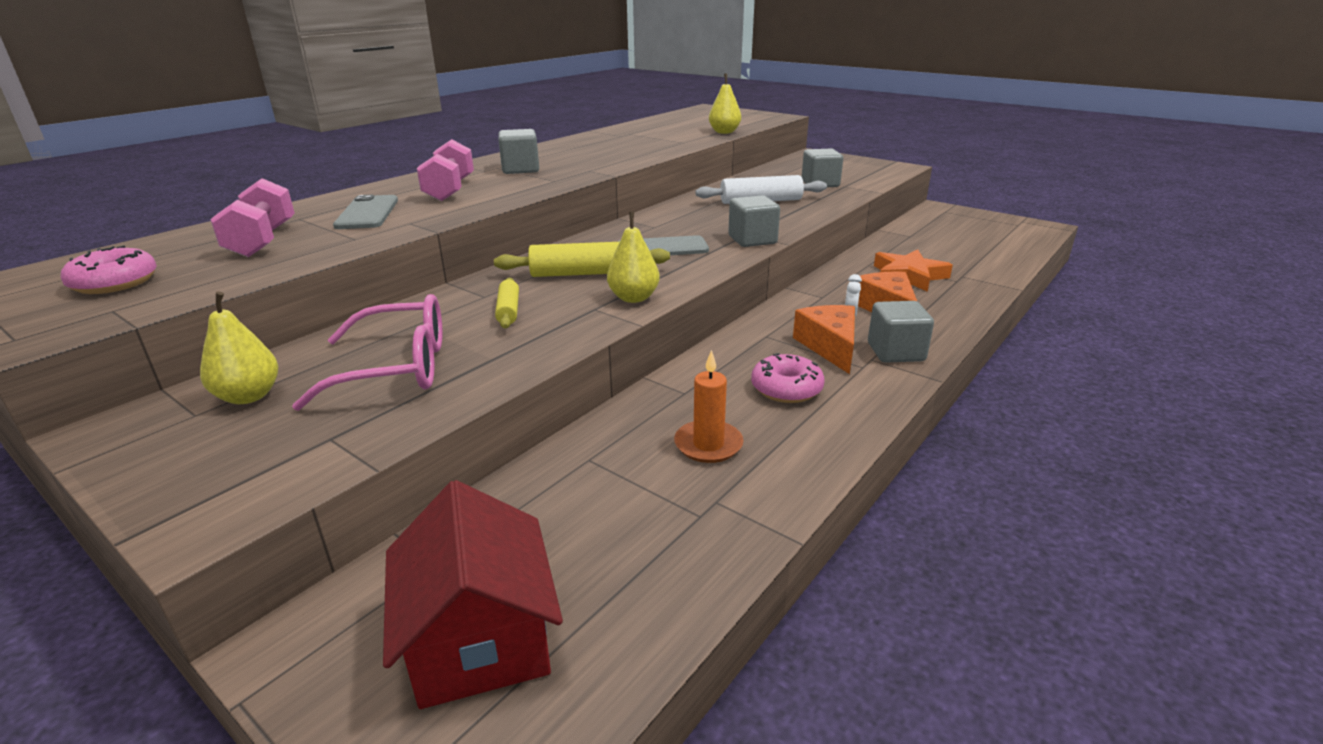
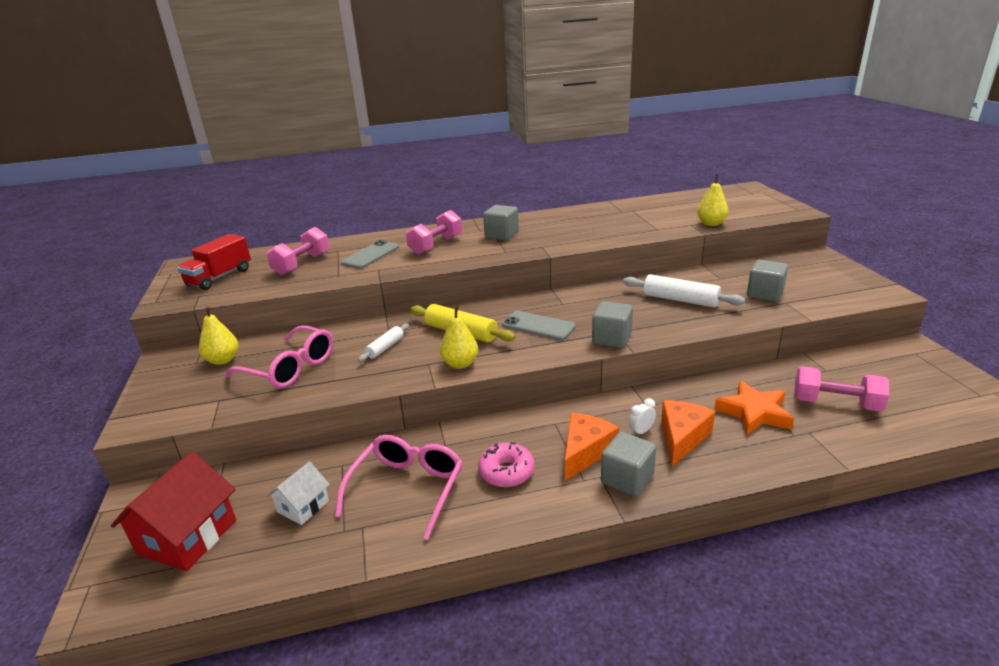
camera: 40 degrees right, 0 degrees up
(115, 283) = (219, 277): pink donut -> red truck
(508, 310) = (385, 347): yellow rolling pin -> white rolling pin
(606, 519) = (303, 506): none -> white house
(708, 444) = (408, 488): orange candle -> pink glasses
(949, 254) = (836, 404): none -> pink dumbbell

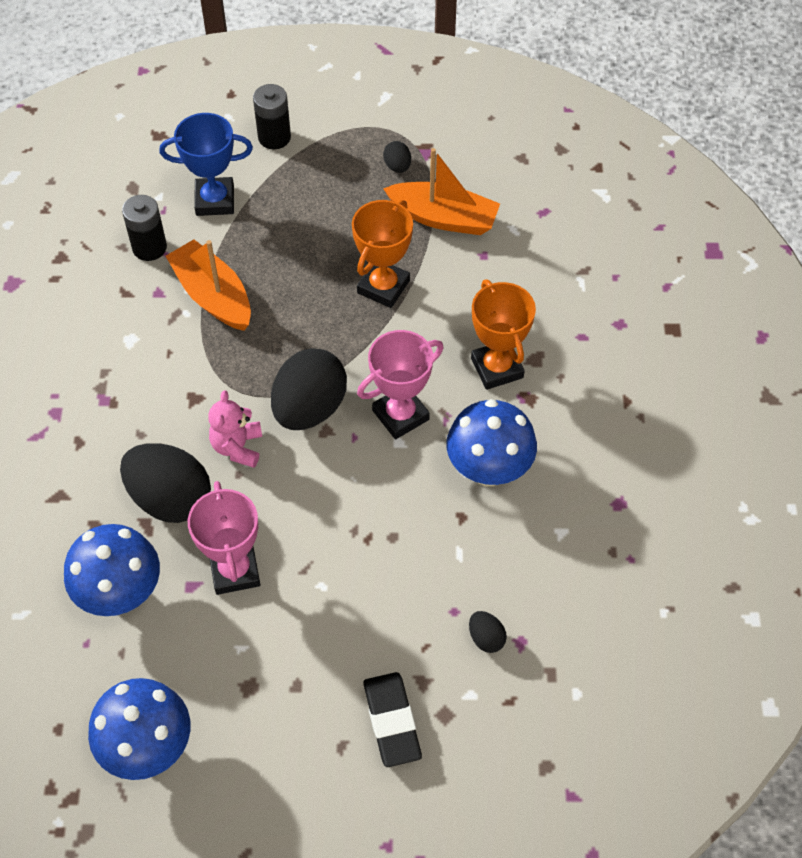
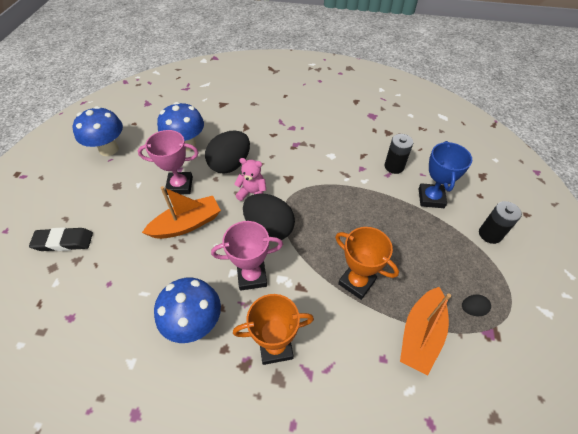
camera: 100 degrees right, 5 degrees down
(213, 296) = (357, 191): orange boat -> orange boat (187, 224)
(400, 415) = (252, 276): pink trophy -> pink trophy turned 75 degrees counterclockwise
(486, 638) = (83, 298): black egg -> none

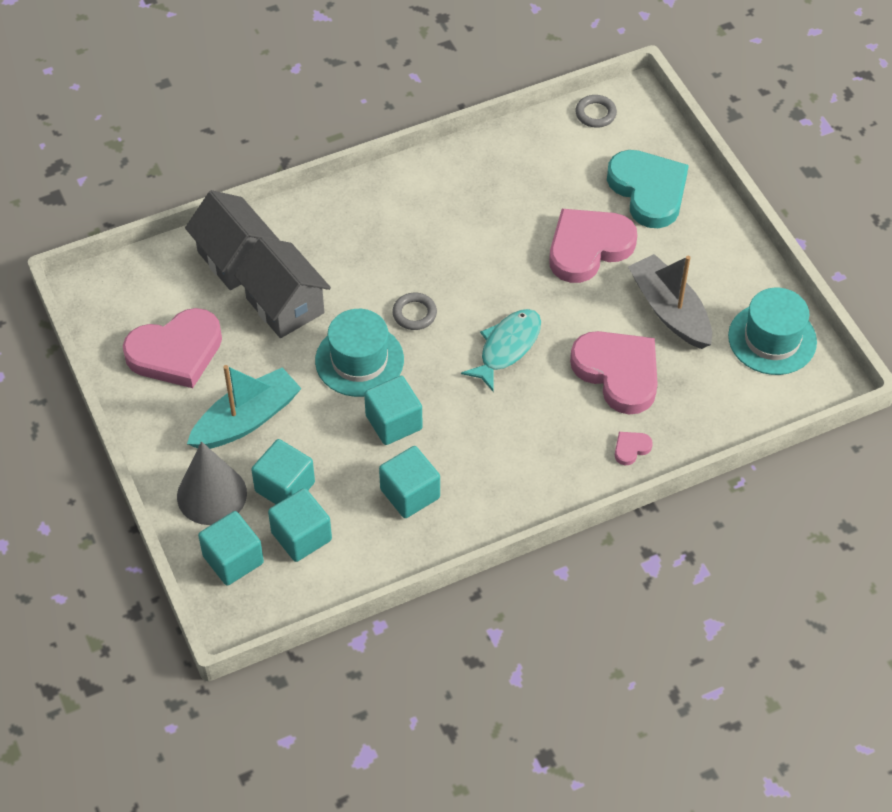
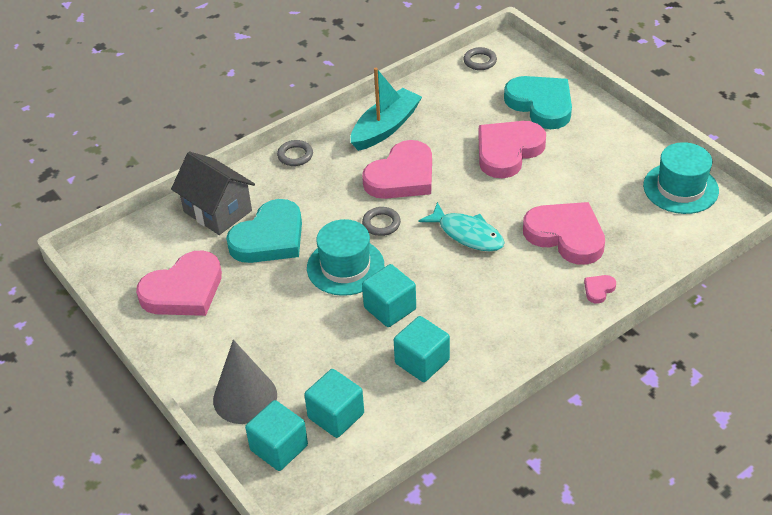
camera: 10 degrees left, 10 degrees down
(246, 419) = (260, 331): turquoise boat -> turquoise boat (385, 127)
(285, 306) = (269, 238): grey house -> turquoise heart
(285, 487) = (309, 378): turquoise cube -> none
(341, 202) = (295, 155): none -> grey ring
(455, 256) = (402, 176): none -> pink heart
(507, 347) = (467, 234): turquoise fish -> turquoise fish turned 105 degrees clockwise
(670, 310) = (590, 183): grey boat -> none

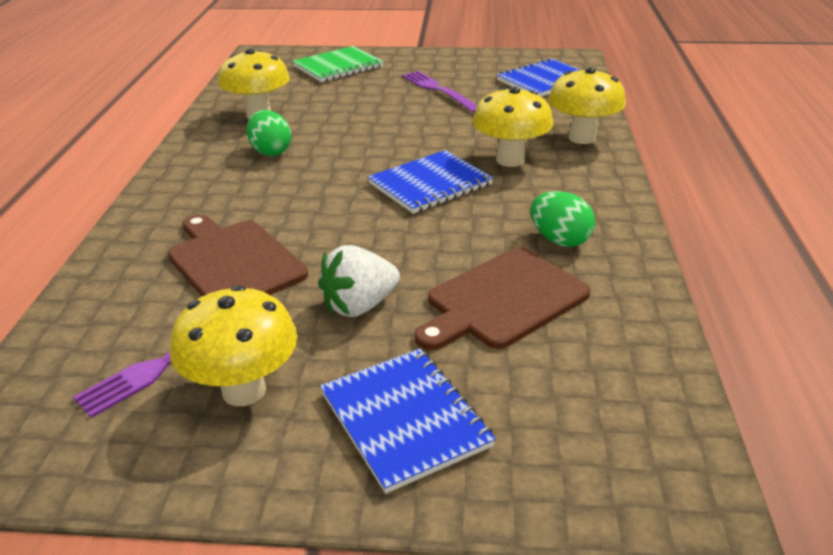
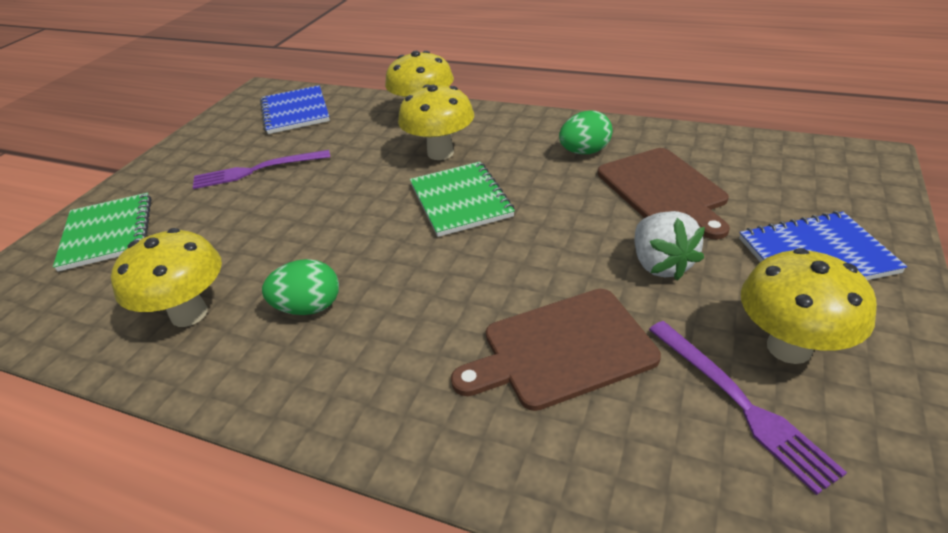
camera: 70 degrees left, 5 degrees up
(430, 184) = (460, 200): blue notebook -> green notebook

**Assignment**
Write out exactly the stretch of lines that begins with the line containing "(486, 638) = (83, 298): black egg -> none" and ends with the last line of the records above, leaving out the pictures.

**Task output**
(486, 638) = (83, 298): black egg -> none

camera: 10 degrees left, 10 degrees down
(246, 419) = (260, 331): turquoise boat -> turquoise boat (385, 127)
(285, 306) = (269, 238): grey house -> turquoise heart
(285, 487) = (309, 378): turquoise cube -> none
(341, 202) = (295, 155): none -> grey ring
(455, 256) = (402, 176): none -> pink heart
(507, 347) = (467, 234): turquoise fish -> turquoise fish turned 105 degrees clockwise
(670, 310) = (590, 183): grey boat -> none

camera: 70 degrees left, 5 degrees up
(430, 184) = (460, 200): blue notebook -> green notebook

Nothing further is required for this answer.